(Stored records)
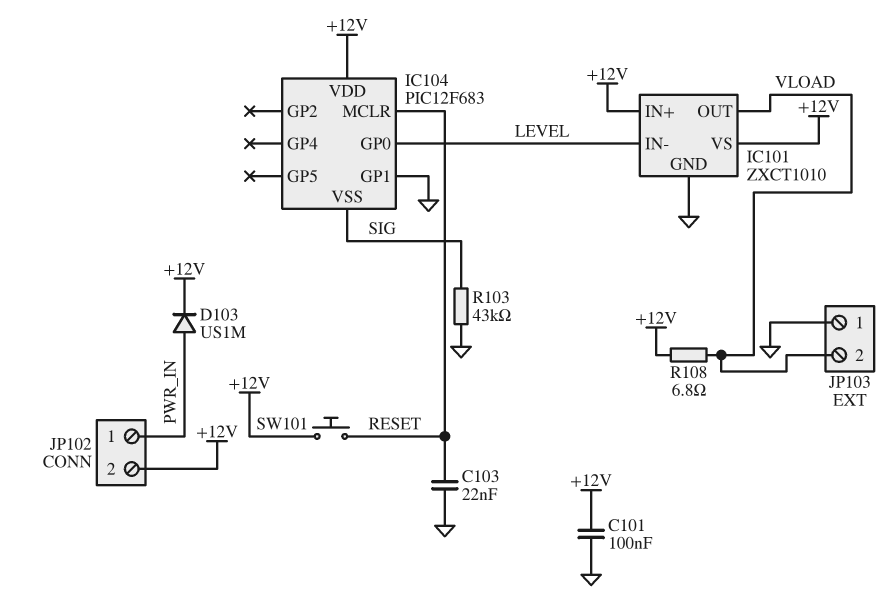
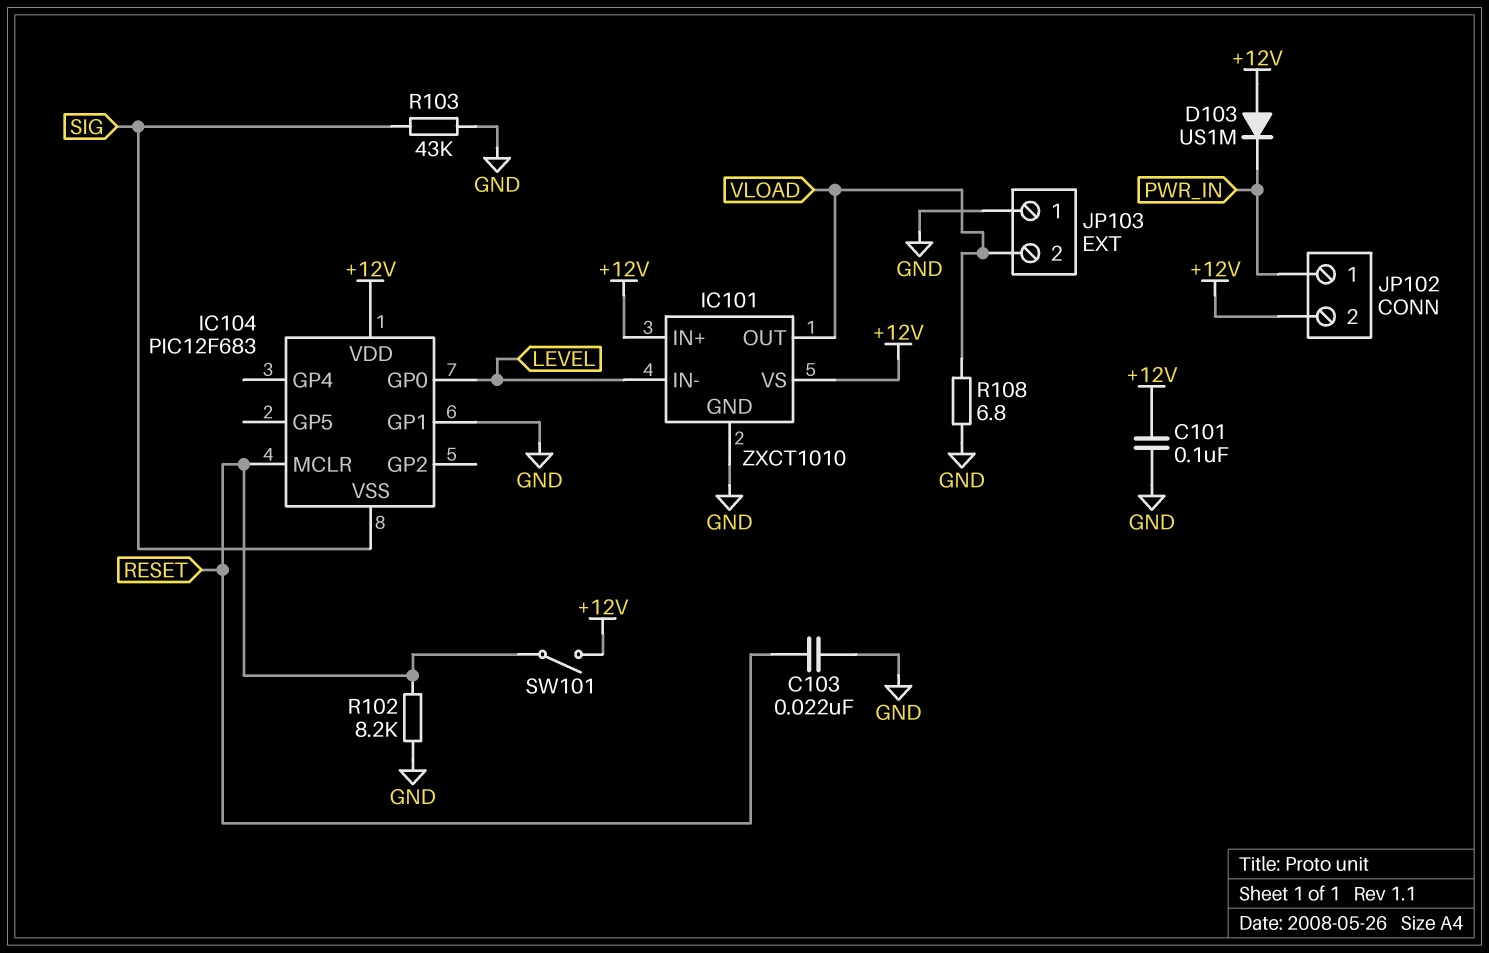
D103: diode US1M (A PWR_IN, K +12V) -> diode US1M (A +12V, K PWR_IN)
R102: none -> 8.2k (GND, RESET)
R108: 6.8 (+12V, VLOAD) -> 6.8 (GND, VLOAD)
SW101: button (+12V, RESET) -> switch (+12V, RESET)

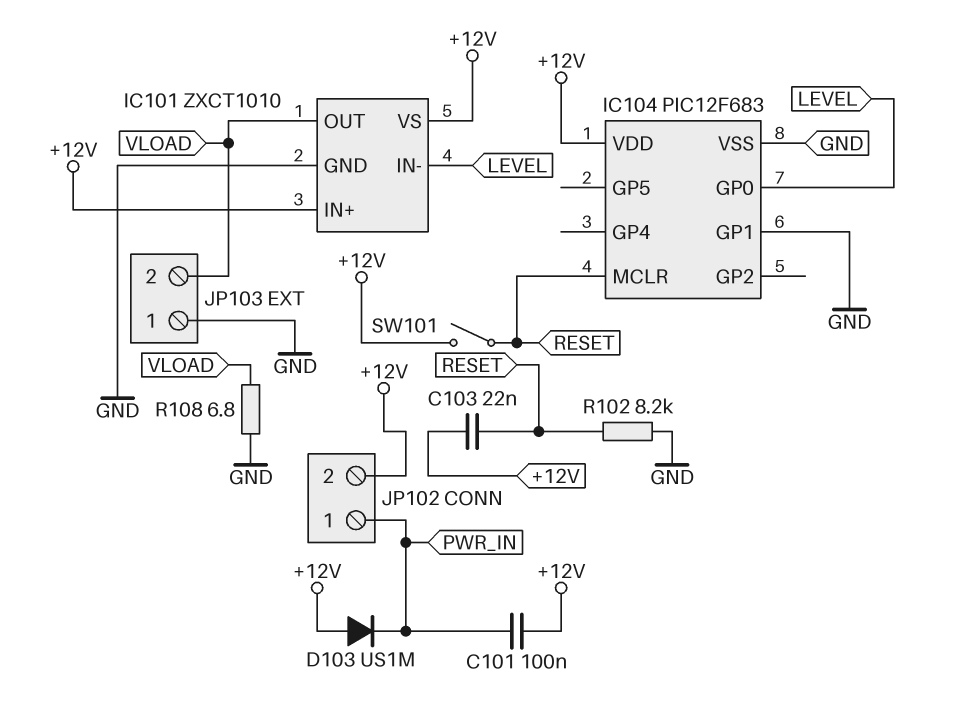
C101: 100nF (+12V, GND) -> 100nF (+12V, PWR_IN)
C103: 22nF (GND, RESET) -> 22nF (+12V, RESET)
IC104 pin VSS: SIG -> GND
R103: 43k (GND, SIG) -> none

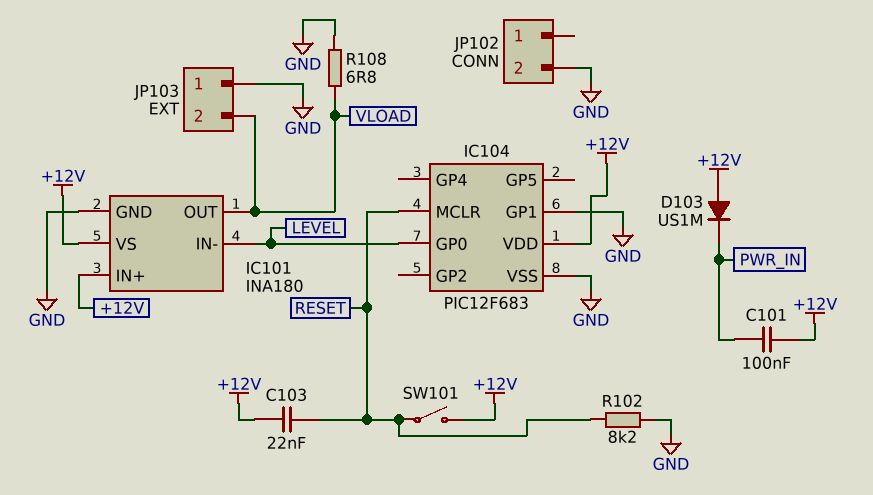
IC101: ZXCT1010 -> INA180
JP102 pin 1: PWR_IN -> none
JP102 pin 2: +12V -> GND

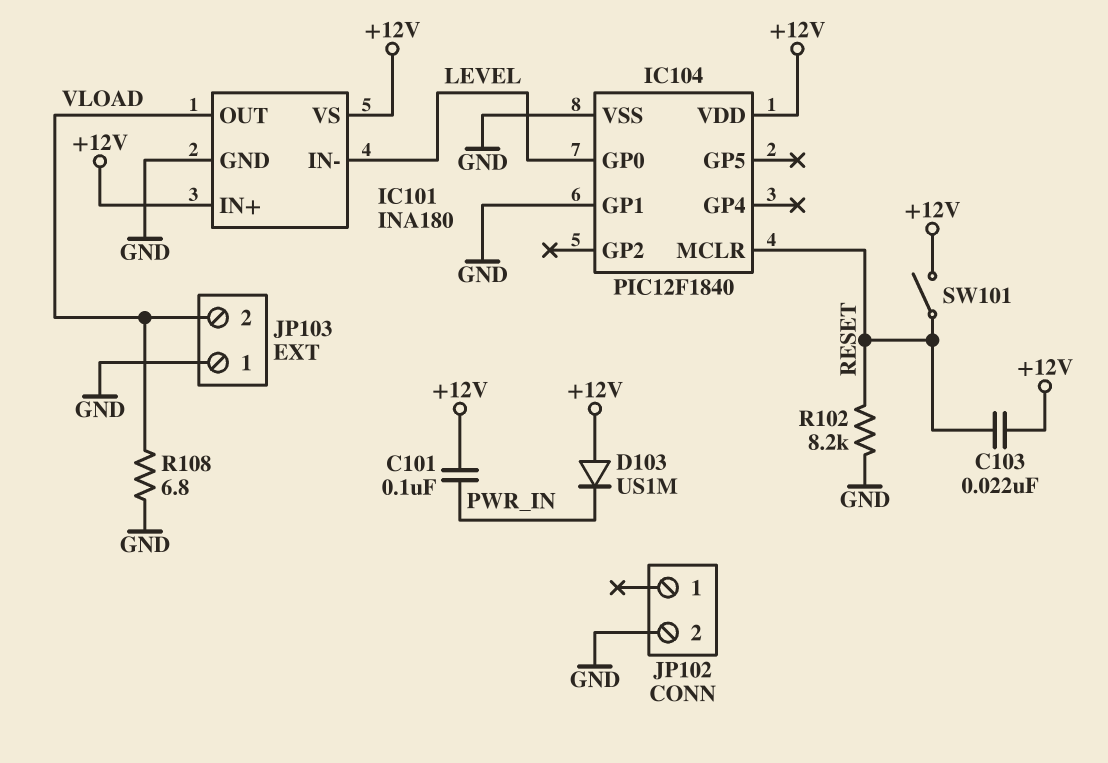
IC104: PIC12F683 -> PIC12F1840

* [DIRECTIONS FOR THIS TASK] Quote precisely the lines of the data from the line containing "R102: none -> 8.2k (GND, RESET)" through its final line, both included, excluding pictures.

* [SOLVED PROBLEM]
R102: none -> 8.2k (GND, RESET)
R108: 6.8 (+12V, VLOAD) -> 6.8 (GND, VLOAD)
SW101: button (+12V, RESET) -> switch (+12V, RESET)

C101: 100nF (+12V, GND) -> 100nF (+12V, PWR_IN)
C103: 22nF (GND, RESET) -> 22nF (+12V, RESET)
IC104 pin VSS: SIG -> GND
R103: 43k (GND, SIG) -> none

IC101: ZXCT1010 -> INA180
JP102 pin 1: PWR_IN -> none
JP102 pin 2: +12V -> GND

IC104: PIC12F683 -> PIC12F1840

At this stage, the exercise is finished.